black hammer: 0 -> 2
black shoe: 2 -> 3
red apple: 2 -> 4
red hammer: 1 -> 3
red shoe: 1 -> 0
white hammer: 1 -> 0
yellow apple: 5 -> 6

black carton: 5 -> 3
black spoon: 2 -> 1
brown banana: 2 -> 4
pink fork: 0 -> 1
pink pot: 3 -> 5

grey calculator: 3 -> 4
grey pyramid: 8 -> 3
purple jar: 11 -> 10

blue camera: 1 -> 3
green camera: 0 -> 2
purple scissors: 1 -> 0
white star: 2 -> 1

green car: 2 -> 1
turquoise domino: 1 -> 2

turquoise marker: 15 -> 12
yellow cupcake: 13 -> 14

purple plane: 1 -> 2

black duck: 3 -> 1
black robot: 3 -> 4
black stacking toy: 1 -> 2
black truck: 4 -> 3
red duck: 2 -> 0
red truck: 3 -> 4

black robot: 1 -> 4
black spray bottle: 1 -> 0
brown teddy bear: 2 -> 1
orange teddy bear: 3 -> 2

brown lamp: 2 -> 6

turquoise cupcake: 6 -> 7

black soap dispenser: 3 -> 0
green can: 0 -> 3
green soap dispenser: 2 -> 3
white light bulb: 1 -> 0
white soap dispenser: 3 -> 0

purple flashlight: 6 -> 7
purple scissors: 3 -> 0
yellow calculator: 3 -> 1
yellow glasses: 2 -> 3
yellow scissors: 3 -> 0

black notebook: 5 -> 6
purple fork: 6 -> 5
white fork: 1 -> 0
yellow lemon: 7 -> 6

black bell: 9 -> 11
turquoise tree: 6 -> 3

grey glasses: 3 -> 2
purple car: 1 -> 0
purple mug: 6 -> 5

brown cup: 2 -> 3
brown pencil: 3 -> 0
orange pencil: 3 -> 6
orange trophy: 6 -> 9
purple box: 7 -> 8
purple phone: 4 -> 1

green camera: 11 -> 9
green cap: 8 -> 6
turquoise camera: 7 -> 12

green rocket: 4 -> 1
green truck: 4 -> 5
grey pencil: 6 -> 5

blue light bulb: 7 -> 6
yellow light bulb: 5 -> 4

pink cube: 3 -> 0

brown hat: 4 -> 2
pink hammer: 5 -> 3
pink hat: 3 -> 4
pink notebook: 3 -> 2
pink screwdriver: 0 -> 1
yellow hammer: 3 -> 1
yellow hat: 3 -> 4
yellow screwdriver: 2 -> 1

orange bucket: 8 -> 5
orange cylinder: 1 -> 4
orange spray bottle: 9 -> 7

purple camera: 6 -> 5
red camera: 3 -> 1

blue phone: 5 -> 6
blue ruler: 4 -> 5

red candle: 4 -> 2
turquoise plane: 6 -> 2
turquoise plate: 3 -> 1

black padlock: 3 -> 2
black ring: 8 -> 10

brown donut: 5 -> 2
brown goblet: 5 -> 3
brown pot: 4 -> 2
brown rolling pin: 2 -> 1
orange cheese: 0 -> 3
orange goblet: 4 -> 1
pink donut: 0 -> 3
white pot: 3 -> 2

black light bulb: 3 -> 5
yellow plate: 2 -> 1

★ ★ ★

## ABOUT THIS TASK
From the entries, copy out each line containing the word "hammer".

## RESPONSE BELOW
black hammer: 0 -> 2
red hammer: 1 -> 3
white hammer: 1 -> 0
pink hammer: 5 -> 3
yellow hammer: 3 -> 1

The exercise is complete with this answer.